### Task requirements
Repeat each line, word for word, from the one containing "pink 1x1 brick" through the last line of the entries, and include no other output.

Records contained in a dataset

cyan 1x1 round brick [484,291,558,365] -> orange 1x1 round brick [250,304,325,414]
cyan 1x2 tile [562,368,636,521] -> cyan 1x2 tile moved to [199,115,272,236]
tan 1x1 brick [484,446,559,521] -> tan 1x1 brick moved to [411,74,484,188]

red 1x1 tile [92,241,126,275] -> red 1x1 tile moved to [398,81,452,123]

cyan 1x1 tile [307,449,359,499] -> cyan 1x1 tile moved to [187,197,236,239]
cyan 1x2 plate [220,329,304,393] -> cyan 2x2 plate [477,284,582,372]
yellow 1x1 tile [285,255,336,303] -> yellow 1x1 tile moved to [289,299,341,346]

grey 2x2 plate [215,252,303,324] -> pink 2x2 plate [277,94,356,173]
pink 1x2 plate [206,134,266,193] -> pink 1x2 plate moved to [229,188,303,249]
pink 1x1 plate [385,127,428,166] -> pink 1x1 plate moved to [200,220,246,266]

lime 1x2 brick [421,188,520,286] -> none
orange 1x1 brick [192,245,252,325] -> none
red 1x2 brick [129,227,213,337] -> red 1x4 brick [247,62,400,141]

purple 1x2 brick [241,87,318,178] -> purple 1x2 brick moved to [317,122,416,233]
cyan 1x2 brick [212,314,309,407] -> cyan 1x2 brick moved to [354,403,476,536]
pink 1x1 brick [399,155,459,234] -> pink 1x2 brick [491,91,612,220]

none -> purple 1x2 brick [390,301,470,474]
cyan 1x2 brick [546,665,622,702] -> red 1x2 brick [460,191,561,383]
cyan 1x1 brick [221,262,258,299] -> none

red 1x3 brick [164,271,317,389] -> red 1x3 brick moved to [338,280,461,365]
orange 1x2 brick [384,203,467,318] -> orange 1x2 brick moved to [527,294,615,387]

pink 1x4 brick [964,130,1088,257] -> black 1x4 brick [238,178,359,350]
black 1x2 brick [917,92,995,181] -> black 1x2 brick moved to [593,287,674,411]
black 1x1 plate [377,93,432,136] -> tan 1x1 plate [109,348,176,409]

### Output of the exercise
pink 1x1 brick [399,155,459,234] -> pink 1x2 brick [491,91,612,220]

none -> purple 1x2 brick [390,301,470,474]
cyan 1x2 brick [546,665,622,702] -> red 1x2 brick [460,191,561,383]
cyan 1x1 brick [221,262,258,299] -> none

red 1x3 brick [164,271,317,389] -> red 1x3 brick moved to [338,280,461,365]
orange 1x2 brick [384,203,467,318] -> orange 1x2 brick moved to [527,294,615,387]

pink 1x4 brick [964,130,1088,257] -> black 1x4 brick [238,178,359,350]
black 1x2 brick [917,92,995,181] -> black 1x2 brick moved to [593,287,674,411]
black 1x1 plate [377,93,432,136] -> tan 1x1 plate [109,348,176,409]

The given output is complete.